(Beginning of SUPPLIED DATA)

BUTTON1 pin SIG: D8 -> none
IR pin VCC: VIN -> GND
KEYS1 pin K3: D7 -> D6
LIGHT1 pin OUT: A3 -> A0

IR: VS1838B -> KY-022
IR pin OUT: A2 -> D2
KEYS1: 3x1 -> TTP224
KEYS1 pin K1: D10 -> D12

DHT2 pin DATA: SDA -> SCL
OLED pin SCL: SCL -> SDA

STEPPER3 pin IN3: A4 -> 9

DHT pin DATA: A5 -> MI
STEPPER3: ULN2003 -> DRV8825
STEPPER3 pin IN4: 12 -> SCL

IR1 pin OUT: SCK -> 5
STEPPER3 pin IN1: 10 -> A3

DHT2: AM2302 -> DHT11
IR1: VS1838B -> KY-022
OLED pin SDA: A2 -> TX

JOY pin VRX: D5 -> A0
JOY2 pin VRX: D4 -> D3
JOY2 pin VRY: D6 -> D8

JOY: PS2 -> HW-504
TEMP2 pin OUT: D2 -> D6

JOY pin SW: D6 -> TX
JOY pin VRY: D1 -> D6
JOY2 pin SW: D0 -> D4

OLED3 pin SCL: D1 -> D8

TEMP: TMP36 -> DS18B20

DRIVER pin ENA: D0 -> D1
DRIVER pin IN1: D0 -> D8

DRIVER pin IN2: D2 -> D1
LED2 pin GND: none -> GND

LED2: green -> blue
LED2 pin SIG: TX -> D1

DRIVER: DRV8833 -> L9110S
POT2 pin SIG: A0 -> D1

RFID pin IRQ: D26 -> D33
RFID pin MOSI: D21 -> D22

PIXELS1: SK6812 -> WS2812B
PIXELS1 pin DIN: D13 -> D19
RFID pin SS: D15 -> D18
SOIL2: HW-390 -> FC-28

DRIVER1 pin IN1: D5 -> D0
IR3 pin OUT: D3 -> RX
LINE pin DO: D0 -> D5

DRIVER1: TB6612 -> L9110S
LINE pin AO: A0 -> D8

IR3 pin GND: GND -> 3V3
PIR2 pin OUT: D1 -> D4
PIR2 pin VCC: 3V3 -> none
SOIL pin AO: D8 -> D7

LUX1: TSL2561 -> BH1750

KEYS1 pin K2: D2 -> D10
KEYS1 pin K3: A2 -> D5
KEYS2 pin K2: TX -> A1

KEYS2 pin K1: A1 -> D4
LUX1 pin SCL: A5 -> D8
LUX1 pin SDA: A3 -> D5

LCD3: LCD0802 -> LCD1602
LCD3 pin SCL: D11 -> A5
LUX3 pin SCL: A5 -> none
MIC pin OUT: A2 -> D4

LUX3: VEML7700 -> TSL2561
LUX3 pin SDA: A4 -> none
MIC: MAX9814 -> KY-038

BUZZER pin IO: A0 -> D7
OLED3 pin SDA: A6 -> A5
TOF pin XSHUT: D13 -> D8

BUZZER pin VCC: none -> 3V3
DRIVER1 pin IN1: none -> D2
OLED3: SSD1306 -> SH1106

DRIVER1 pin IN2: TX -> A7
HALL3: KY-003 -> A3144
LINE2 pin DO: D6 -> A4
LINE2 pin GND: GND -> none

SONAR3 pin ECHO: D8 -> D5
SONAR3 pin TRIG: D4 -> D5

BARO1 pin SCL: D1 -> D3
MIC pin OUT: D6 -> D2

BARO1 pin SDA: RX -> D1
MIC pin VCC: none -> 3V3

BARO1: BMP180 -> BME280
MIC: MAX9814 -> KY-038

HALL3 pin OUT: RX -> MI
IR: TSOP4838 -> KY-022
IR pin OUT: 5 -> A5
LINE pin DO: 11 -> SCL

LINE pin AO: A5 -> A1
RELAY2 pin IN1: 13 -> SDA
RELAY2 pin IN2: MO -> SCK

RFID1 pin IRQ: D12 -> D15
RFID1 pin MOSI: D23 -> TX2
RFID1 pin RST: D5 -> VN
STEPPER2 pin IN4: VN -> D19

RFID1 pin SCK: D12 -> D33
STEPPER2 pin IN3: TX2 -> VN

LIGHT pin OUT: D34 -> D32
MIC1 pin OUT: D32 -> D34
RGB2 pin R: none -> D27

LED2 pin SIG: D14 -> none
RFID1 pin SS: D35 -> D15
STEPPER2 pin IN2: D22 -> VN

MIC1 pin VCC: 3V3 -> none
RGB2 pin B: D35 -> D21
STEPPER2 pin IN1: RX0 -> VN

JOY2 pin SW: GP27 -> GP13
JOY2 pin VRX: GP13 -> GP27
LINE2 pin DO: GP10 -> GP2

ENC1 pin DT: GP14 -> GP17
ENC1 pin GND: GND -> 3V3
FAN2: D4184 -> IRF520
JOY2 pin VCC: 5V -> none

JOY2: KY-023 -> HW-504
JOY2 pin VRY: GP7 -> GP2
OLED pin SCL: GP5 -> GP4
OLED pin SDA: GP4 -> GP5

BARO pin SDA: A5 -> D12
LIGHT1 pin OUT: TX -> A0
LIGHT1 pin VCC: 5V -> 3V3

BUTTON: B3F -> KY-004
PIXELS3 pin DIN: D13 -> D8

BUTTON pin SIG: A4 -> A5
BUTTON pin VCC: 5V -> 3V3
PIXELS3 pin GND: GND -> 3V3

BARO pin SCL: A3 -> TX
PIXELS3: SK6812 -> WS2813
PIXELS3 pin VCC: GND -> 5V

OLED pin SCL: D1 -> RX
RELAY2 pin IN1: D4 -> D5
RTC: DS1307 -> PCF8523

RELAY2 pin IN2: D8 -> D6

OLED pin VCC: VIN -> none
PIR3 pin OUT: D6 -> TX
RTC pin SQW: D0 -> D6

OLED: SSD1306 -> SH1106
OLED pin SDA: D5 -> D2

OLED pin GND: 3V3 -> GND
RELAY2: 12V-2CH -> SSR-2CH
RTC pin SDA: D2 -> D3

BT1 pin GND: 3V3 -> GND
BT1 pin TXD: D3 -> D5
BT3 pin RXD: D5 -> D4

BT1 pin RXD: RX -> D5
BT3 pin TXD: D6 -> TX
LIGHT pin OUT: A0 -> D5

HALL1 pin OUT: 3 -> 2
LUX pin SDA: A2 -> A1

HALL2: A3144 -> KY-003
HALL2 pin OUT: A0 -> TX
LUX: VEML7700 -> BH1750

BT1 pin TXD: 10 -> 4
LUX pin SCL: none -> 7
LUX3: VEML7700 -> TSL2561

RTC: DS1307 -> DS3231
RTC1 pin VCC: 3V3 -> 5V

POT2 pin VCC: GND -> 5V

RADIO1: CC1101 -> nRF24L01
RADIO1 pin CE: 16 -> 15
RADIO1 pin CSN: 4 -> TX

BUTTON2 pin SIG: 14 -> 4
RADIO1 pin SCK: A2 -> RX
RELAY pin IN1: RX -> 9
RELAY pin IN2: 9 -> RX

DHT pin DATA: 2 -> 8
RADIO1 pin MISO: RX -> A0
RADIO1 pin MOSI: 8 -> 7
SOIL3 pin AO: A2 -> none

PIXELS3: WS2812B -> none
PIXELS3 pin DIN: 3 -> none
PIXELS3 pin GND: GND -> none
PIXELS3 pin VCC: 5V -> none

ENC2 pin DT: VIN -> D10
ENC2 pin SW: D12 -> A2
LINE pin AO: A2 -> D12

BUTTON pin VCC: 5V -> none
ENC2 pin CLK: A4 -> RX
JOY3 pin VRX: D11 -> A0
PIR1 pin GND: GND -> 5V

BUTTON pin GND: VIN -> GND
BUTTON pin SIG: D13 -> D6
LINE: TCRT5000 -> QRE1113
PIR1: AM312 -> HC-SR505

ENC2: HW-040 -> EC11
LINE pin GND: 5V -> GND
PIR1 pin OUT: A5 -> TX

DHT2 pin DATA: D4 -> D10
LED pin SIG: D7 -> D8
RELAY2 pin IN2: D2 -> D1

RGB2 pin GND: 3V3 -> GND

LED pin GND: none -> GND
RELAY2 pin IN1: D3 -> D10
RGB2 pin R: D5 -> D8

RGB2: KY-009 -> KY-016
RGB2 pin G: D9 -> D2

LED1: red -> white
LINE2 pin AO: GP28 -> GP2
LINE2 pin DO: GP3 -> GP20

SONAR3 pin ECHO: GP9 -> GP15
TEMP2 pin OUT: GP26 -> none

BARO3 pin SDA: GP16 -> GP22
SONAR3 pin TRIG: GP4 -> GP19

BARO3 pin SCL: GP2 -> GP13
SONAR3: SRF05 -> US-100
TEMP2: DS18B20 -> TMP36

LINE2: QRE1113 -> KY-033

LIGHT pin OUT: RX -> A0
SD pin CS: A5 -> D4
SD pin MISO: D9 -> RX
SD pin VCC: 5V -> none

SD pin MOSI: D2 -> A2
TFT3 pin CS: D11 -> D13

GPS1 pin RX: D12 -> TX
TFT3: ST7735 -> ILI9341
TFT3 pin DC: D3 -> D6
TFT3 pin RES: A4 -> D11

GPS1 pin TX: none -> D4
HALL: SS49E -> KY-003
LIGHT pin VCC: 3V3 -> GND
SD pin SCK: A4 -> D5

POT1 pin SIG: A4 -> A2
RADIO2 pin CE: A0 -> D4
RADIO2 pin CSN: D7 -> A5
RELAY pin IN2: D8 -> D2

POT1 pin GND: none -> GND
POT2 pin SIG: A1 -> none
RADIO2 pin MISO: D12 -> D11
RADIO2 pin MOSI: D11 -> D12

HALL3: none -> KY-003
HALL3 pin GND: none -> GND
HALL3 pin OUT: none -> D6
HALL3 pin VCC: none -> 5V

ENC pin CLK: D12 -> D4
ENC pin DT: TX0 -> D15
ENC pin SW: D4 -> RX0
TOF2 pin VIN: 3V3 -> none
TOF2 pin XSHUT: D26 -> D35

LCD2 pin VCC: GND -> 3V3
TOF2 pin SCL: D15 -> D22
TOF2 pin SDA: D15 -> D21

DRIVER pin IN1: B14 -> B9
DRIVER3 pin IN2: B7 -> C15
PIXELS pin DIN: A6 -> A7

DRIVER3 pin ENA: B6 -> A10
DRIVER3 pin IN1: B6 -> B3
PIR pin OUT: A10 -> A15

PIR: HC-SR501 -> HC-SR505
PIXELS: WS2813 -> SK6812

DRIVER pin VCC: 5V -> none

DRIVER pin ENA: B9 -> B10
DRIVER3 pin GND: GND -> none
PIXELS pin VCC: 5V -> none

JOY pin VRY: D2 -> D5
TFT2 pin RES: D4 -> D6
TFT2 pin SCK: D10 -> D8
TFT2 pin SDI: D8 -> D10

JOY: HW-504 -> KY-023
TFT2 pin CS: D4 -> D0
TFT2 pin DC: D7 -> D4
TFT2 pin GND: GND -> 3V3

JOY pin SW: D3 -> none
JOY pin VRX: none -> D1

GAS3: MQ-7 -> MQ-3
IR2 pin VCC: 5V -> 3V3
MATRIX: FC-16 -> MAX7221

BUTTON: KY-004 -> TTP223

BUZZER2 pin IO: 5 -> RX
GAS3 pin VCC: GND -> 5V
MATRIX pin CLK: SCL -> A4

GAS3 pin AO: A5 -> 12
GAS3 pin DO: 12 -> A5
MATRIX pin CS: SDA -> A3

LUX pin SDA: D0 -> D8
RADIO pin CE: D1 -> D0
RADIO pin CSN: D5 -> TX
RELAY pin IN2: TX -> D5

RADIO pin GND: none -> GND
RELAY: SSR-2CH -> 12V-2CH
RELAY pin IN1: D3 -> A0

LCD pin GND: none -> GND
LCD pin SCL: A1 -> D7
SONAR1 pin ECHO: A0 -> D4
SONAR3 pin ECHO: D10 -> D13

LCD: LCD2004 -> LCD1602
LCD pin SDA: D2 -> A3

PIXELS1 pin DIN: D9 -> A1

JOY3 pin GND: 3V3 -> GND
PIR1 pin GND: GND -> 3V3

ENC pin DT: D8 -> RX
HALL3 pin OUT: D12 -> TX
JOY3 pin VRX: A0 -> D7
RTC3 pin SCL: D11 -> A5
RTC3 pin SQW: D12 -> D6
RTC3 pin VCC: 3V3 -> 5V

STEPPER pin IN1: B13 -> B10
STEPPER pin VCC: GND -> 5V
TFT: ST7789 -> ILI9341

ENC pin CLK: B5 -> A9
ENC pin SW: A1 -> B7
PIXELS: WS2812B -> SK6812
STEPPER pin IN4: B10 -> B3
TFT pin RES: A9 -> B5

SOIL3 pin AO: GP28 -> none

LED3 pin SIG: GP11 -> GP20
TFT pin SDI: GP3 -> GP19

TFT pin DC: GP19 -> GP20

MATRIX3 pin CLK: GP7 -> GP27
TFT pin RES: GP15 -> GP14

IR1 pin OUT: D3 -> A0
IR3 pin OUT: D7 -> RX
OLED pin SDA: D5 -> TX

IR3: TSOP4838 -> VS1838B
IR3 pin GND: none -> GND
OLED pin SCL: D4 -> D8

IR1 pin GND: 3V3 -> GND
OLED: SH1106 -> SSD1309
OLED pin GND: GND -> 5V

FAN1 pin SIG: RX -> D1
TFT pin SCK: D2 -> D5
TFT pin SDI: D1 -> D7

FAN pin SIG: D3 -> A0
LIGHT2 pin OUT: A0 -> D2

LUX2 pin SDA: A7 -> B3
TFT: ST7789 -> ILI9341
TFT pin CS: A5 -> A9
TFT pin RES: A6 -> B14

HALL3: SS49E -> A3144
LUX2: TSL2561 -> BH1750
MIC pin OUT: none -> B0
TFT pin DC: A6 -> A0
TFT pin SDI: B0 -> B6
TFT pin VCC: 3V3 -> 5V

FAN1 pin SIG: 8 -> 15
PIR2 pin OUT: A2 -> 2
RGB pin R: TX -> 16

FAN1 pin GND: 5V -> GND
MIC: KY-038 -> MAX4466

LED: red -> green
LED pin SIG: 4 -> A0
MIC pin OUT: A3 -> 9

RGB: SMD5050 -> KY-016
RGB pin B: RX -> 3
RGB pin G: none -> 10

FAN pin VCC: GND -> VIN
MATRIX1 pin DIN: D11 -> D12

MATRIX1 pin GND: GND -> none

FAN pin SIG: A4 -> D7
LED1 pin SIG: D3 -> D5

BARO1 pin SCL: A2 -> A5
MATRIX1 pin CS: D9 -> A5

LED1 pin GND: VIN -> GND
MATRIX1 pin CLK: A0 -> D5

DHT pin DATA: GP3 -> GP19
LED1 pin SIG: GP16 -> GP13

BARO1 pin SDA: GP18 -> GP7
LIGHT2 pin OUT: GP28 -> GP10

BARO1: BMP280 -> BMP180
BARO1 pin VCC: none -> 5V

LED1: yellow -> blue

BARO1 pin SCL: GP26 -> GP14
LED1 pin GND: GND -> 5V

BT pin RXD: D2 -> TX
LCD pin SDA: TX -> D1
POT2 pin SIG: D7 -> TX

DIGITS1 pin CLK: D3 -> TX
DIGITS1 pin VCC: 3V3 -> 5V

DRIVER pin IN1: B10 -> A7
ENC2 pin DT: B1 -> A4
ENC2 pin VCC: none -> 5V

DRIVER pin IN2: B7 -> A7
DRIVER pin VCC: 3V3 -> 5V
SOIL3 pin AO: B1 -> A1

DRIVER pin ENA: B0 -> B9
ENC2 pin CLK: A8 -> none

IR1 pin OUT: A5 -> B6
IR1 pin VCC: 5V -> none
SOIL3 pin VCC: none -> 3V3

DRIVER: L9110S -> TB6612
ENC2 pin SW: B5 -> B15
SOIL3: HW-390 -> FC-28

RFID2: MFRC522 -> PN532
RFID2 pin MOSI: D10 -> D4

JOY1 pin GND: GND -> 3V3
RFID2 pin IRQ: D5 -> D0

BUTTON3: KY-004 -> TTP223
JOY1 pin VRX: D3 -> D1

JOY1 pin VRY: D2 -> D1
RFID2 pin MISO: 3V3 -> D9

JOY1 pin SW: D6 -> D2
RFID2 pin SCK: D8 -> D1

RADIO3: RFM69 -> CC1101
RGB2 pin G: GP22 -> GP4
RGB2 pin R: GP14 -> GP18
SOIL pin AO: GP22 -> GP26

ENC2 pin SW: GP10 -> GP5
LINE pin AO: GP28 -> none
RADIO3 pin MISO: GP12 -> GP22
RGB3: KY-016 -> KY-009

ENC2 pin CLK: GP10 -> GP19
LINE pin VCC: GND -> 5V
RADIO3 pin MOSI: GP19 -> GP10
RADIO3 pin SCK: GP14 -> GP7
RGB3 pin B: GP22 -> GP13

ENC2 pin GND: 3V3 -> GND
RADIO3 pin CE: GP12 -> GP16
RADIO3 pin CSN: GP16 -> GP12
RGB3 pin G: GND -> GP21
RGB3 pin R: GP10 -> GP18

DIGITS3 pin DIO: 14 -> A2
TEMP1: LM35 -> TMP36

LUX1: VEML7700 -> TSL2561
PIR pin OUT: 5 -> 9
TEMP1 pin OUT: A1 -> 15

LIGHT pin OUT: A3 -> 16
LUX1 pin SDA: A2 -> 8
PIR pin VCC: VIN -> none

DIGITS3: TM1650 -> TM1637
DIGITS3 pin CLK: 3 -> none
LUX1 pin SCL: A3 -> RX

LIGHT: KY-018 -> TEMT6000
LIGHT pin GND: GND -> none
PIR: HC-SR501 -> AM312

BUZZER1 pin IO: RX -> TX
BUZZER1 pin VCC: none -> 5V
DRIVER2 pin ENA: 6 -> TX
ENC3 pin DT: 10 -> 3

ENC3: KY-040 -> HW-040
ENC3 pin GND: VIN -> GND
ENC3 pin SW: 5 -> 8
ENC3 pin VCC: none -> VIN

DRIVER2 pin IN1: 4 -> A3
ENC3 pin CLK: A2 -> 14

(End of SUPPLIED DATA)

- **EXERCISE DETAILS**
The answer is the run of lines above from the line containing "GAS3 pin DO: 12 -> A5" through the line containing "JOY3 pin GND: 3V3 -> GND", copied exactly and alone.

- **RESPONSE AREA**
GAS3 pin DO: 12 -> A5
MATRIX pin CS: SDA -> A3

LUX pin SDA: D0 -> D8
RADIO pin CE: D1 -> D0
RADIO pin CSN: D5 -> TX
RELAY pin IN2: TX -> D5

RADIO pin GND: none -> GND
RELAY: SSR-2CH -> 12V-2CH
RELAY pin IN1: D3 -> A0

LCD pin GND: none -> GND
LCD pin SCL: A1 -> D7
SONAR1 pin ECHO: A0 -> D4
SONAR3 pin ECHO: D10 -> D13

LCD: LCD2004 -> LCD1602
LCD pin SDA: D2 -> A3

PIXELS1 pin DIN: D9 -> A1

JOY3 pin GND: 3V3 -> GND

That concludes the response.